== EXERCISE PROMPT ==
For this listing, reproduce the line with "resize: royal blue", the line with "insert: royal blue", and the lines between, exactly as they stand. Leave out pictures and all other lines.

== RECORDS PROVIDED ==
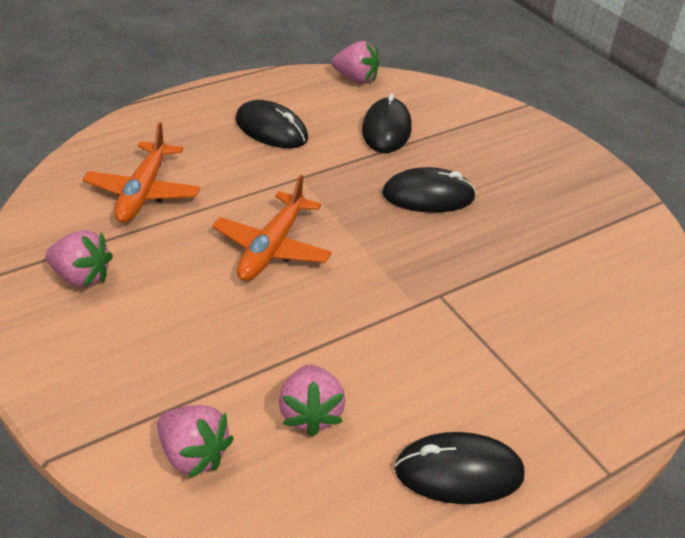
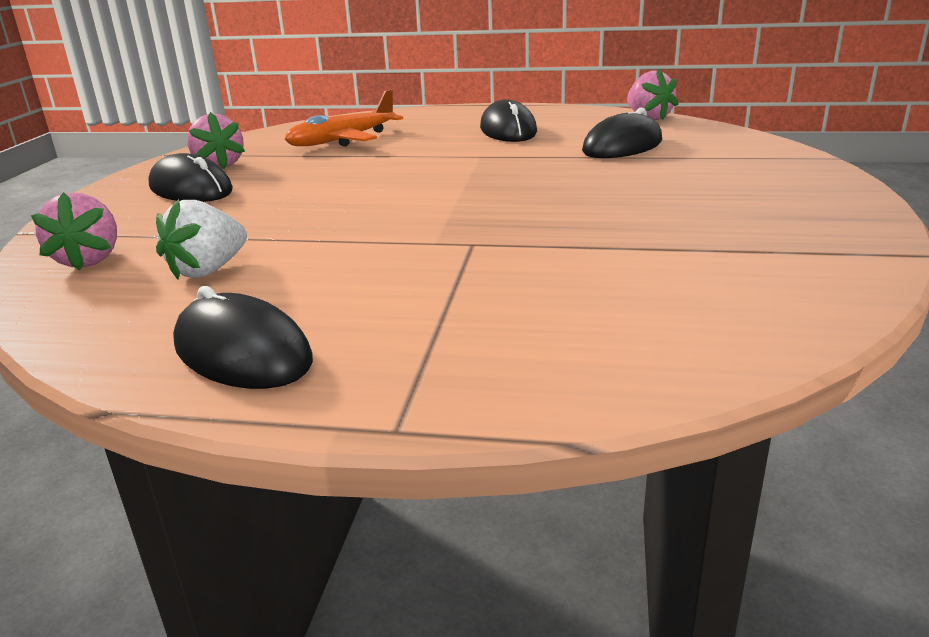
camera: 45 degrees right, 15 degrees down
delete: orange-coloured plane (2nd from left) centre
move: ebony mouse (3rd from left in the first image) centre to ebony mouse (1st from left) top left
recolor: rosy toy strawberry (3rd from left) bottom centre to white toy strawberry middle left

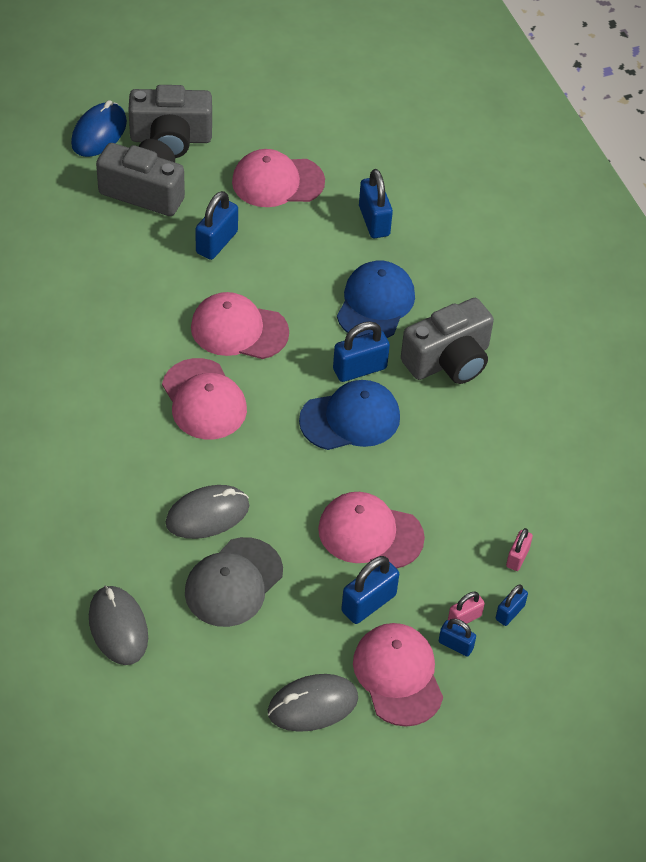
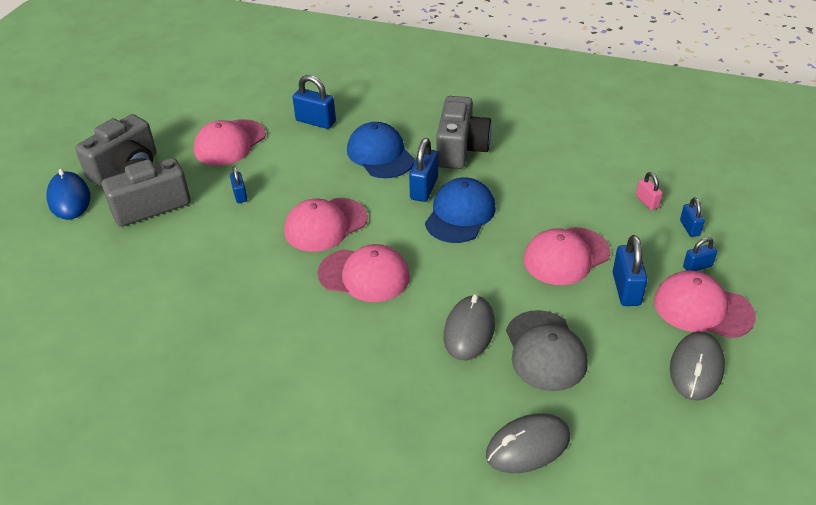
camera: 45 degrees left, 10 degrees down
delete: rosy lock (1st from left) bottom right
rotate: gray mouse (1st from left in the first image) bottom left = bottom centre 45 degrees counterclockwise
resize: royal blue lock (1st from left) top centre = middle left x0.59

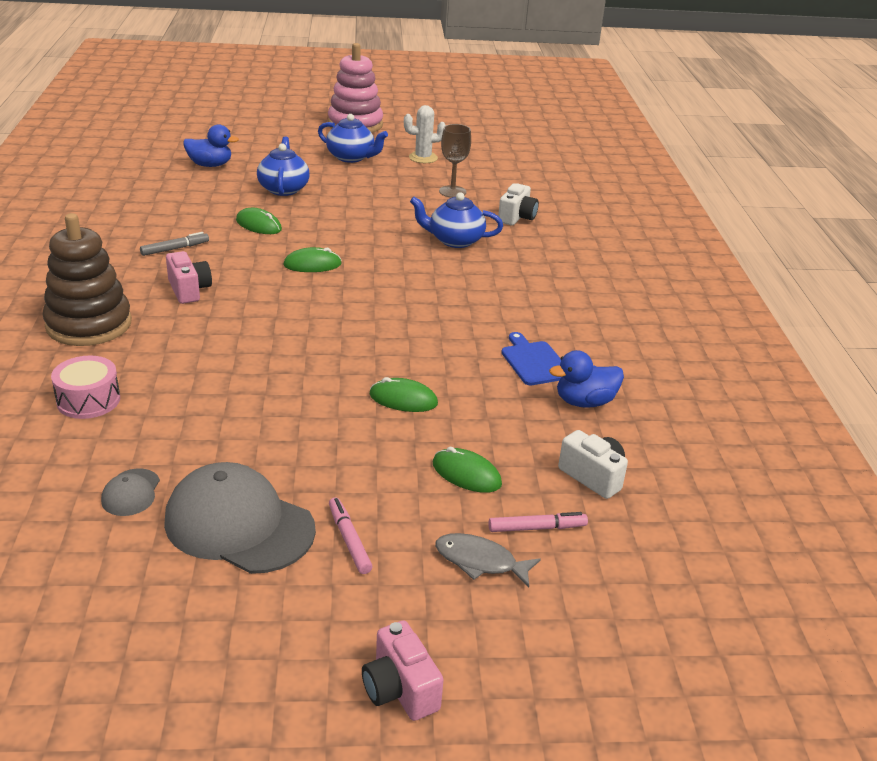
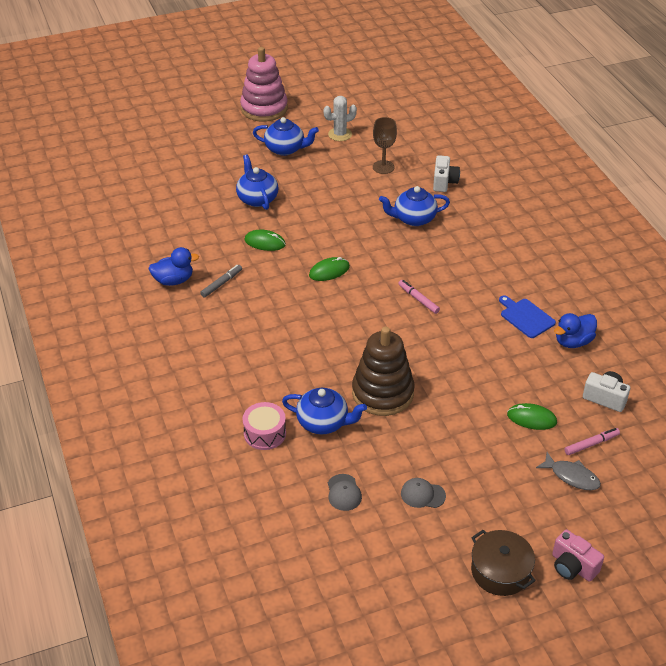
camera: 15 degrees left, 10 degrees up
delete: rosy photo camera (1st from left) middle left; green mouse (3rd from left) centre
insert: royal blue tea pot (3rd from left) centre; dark brown cooking pot bottom right
move: dark brown ring stacker middle left to centre; royal blue toy duck (1st from left) top left to middle left; rosy marker pen (1st from left) bottom centre to centre
rotate: gray fish bottom centre = bottom right 150 degrees counterclockwise
resize: gray baseball cap (2nd from left) bottom left = bottom centre x0.45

== RESPONSE TO THE TASK ==
resize: royal blue lock (1st from left) top centre = middle left x0.59

camera: 15 degrees left, 10 degrees up
delete: rosy photo camera (1st from left) middle left; green mouse (3rd from left) centre
insert: royal blue tea pot (3rd from left) centre; dark brown cooking pot bottom right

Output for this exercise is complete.